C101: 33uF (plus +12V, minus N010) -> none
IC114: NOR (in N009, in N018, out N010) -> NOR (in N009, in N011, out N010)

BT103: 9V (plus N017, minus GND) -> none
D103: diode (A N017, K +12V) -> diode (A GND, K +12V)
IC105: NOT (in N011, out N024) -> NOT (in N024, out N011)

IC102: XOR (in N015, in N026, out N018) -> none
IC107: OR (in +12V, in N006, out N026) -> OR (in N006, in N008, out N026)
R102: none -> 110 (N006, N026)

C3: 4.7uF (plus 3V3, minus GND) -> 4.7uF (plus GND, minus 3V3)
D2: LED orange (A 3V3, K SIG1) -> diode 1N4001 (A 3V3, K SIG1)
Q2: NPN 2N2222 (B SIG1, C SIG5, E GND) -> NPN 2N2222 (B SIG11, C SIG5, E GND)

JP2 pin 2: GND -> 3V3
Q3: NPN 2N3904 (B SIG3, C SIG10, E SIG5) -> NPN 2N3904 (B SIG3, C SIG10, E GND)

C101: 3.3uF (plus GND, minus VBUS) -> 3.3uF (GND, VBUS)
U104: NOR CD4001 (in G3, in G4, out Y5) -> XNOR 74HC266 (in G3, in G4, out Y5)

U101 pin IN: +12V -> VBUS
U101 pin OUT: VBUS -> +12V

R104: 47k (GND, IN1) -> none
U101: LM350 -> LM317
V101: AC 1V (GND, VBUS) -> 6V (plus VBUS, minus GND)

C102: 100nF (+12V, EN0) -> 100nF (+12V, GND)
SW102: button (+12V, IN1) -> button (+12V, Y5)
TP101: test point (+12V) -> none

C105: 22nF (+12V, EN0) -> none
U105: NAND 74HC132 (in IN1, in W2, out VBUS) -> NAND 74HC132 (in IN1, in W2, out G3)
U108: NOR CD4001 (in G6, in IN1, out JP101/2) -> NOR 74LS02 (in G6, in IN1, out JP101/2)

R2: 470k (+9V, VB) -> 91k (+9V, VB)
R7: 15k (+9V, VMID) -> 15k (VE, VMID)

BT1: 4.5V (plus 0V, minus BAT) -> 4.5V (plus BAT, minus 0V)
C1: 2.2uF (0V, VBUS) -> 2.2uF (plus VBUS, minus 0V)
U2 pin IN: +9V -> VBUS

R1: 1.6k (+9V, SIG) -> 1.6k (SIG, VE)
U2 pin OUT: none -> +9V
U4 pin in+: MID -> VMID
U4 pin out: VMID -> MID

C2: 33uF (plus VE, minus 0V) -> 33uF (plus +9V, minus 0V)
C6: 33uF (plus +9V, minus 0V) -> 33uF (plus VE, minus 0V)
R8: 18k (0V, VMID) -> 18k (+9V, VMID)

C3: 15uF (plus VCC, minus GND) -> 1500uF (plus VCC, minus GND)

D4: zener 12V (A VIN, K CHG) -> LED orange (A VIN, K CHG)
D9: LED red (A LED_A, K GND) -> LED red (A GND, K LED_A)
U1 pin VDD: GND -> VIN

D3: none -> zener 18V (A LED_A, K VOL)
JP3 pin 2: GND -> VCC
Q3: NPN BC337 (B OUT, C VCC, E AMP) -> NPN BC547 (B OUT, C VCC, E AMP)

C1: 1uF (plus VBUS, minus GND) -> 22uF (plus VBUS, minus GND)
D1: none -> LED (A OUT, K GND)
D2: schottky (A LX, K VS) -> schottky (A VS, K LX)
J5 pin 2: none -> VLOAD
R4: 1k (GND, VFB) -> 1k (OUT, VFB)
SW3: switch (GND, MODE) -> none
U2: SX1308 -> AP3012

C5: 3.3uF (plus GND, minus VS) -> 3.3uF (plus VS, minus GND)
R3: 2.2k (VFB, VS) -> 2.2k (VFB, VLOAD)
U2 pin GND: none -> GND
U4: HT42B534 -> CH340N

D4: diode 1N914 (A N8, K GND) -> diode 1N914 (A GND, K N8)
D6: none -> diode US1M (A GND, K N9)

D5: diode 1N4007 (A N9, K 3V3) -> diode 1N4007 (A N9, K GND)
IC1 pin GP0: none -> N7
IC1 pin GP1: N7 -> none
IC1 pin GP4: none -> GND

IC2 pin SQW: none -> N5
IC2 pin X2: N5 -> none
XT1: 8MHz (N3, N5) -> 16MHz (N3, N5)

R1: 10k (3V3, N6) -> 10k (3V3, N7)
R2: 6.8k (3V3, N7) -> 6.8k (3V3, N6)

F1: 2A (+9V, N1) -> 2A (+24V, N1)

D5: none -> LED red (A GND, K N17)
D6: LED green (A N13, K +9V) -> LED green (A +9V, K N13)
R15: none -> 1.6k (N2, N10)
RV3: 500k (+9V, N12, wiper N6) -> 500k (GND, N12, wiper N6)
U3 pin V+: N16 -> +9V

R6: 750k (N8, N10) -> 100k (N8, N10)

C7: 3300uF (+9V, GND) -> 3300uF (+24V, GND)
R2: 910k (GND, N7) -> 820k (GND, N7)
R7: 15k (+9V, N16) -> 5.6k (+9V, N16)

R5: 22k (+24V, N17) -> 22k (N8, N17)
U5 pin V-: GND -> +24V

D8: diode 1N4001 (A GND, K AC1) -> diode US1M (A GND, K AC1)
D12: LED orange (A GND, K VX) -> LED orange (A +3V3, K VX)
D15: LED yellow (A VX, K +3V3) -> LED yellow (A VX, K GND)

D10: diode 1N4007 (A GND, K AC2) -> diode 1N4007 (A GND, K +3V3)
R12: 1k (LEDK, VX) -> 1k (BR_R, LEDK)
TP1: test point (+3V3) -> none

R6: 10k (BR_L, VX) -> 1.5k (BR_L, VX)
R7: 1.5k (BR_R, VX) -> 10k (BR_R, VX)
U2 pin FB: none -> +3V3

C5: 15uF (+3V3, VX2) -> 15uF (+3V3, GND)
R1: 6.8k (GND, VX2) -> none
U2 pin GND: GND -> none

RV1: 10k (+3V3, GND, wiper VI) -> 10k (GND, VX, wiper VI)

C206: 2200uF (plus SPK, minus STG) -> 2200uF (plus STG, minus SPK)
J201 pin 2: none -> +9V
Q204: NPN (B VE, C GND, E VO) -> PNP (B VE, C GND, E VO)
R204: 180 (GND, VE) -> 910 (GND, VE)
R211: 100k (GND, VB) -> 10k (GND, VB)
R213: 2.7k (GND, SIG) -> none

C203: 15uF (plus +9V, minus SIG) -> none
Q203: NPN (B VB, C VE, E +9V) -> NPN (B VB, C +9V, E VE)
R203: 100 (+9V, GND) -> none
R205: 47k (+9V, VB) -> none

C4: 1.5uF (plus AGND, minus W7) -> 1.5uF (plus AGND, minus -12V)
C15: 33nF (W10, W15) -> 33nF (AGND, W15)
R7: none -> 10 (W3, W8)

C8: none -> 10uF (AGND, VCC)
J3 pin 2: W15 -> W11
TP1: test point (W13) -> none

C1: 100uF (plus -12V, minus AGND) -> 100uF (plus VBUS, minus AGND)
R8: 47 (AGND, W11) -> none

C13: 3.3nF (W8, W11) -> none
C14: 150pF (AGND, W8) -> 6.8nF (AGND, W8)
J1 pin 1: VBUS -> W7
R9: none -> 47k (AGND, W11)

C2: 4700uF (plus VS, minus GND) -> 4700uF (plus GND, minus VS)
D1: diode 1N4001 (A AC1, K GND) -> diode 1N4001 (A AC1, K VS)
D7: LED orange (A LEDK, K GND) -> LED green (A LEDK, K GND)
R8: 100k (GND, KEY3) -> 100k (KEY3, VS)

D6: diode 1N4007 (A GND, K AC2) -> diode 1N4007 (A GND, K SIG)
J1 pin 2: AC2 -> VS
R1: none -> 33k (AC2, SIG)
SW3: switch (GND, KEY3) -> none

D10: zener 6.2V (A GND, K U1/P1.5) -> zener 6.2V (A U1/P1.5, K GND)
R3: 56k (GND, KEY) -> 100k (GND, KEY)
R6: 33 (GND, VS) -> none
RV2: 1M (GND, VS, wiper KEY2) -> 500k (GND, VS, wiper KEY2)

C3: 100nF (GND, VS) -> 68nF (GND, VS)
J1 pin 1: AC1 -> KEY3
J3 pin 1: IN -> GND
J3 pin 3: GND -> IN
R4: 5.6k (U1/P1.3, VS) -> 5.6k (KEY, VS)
━━━━━━━━━━
_WORK REQUEST_
Looking at the data above, write out exactly the lines that start at the one containing "D1: diode 1N4001" and end at the one containing "R1: none -> 33k (AC2, SIG)"; include both and nothing beyond.

_SOLUTION FOR THIS TASK_
D1: diode 1N4001 (A AC1, K GND) -> diode 1N4001 (A AC1, K VS)
D7: LED orange (A LEDK, K GND) -> LED green (A LEDK, K GND)
R8: 100k (GND, KEY3) -> 100k (KEY3, VS)

D6: diode 1N4007 (A GND, K AC2) -> diode 1N4007 (A GND, K SIG)
J1 pin 2: AC2 -> VS
R1: none -> 33k (AC2, SIG)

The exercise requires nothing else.